▸ **WORK ITEM**
This exercise asks for the entries below to be printed exactly.

[Saved data entries]
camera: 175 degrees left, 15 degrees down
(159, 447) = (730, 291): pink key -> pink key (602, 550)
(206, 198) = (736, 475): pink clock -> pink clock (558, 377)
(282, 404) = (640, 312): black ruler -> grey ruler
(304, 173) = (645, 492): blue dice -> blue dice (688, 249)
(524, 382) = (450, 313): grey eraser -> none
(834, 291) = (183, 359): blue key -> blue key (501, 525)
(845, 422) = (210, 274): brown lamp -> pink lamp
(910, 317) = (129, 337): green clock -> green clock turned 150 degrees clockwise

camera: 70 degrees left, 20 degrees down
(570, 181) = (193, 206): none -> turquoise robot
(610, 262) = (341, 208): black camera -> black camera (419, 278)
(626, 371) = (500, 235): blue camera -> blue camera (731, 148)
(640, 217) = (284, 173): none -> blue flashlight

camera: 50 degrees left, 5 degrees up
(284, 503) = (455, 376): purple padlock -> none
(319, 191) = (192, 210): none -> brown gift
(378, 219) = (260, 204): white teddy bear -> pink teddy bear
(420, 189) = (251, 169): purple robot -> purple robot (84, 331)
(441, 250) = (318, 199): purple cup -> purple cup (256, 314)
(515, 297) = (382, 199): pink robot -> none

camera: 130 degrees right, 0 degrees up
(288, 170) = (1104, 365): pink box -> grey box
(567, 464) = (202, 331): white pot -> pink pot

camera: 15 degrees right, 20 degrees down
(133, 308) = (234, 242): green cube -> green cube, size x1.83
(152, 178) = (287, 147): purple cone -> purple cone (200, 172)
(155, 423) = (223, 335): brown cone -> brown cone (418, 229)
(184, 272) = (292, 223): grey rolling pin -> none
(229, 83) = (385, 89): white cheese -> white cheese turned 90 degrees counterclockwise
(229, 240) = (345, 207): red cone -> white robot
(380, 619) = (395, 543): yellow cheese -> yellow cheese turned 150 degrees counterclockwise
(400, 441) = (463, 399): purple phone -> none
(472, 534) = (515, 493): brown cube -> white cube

▸ **REPLY**
camera: 175 degrees left, 15 degrees down
(159, 447) = (730, 291): pink key -> pink key (602, 550)
(206, 198) = (736, 475): pink clock -> pink clock (558, 377)
(282, 404) = (640, 312): black ruler -> grey ruler
(304, 173) = (645, 492): blue dice -> blue dice (688, 249)
(524, 382) = (450, 313): grey eraser -> none
(834, 291) = (183, 359): blue key -> blue key (501, 525)
(845, 422) = (210, 274): brown lamp -> pink lamp
(910, 317) = (129, 337): green clock -> green clock turned 150 degrees clockwise

camera: 70 degrees left, 20 degrees down
(570, 181) = (193, 206): none -> turquoise robot
(610, 262) = (341, 208): black camera -> black camera (419, 278)
(626, 371) = (500, 235): blue camera -> blue camera (731, 148)
(640, 217) = (284, 173): none -> blue flashlight

camera: 50 degrees left, 5 degrees up
(284, 503) = (455, 376): purple padlock -> none
(319, 191) = (192, 210): none -> brown gift
(378, 219) = (260, 204): white teddy bear -> pink teddy bear
(420, 189) = (251, 169): purple robot -> purple robot (84, 331)
(441, 250) = (318, 199): purple cup -> purple cup (256, 314)
(515, 297) = (382, 199): pink robot -> none

camera: 130 degrees right, 0 degrees up
(288, 170) = (1104, 365): pink box -> grey box
(567, 464) = (202, 331): white pot -> pink pot

camera: 15 degrees right, 20 degrees down
(133, 308) = (234, 242): green cube -> green cube, size x1.83
(152, 178) = (287, 147): purple cone -> purple cone (200, 172)
(155, 423) = (223, 335): brown cone -> brown cone (418, 229)
(184, 272) = (292, 223): grey rolling pin -> none
(229, 83) = (385, 89): white cheese -> white cheese turned 90 degrees counterclockwise
(229, 240) = (345, 207): red cone -> white robot
(380, 619) = (395, 543): yellow cheese -> yellow cheese turned 150 degrees counterclockwise
(400, 441) = (463, 399): purple phone -> none
(472, 534) = (515, 493): brown cube -> white cube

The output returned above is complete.